> [EXERCISE GOAL]:
Find every line below with the word "grey" in it, and copy each one.

> [GIVEN ENTRIES]:
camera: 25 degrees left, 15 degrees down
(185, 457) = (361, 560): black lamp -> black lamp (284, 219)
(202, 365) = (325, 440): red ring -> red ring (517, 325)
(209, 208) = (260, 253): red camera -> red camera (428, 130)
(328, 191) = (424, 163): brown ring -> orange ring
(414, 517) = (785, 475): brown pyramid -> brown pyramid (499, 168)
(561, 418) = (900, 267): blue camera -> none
---
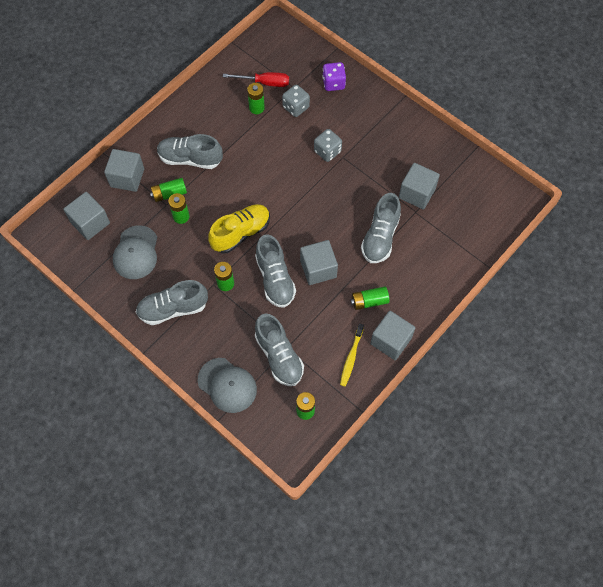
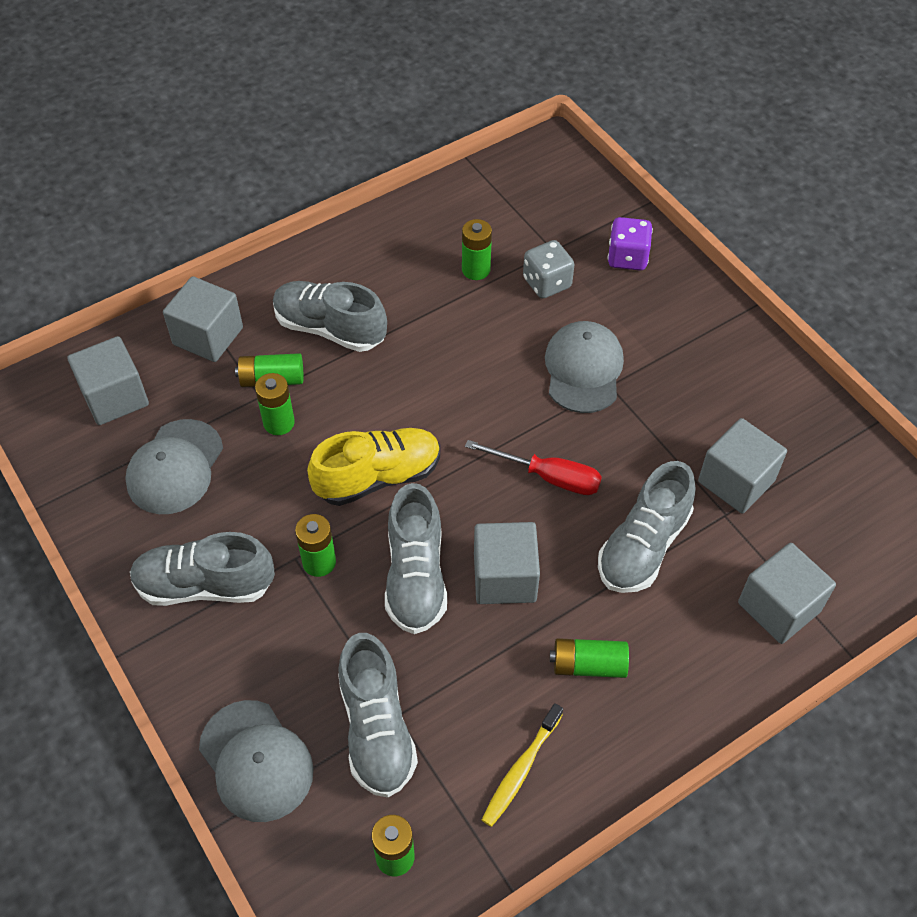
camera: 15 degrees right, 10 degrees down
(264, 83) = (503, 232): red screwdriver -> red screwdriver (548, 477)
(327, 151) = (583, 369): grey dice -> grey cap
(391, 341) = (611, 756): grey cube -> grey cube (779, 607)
* * *
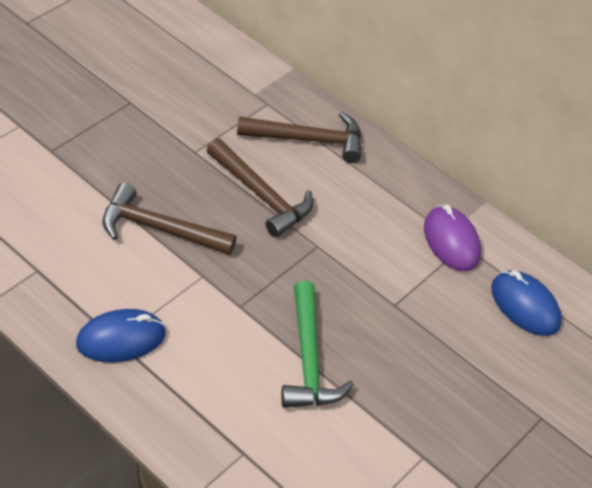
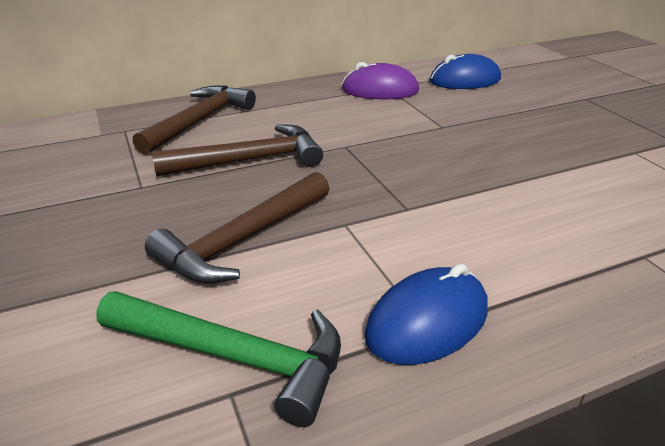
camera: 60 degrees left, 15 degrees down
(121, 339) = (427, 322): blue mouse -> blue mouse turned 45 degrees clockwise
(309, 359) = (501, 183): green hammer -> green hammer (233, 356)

> [TASK SOLUTION]:
(327, 151) = (583, 369): grey dice -> grey cap
(391, 341) = (611, 756): grey cube -> grey cube (779, 607)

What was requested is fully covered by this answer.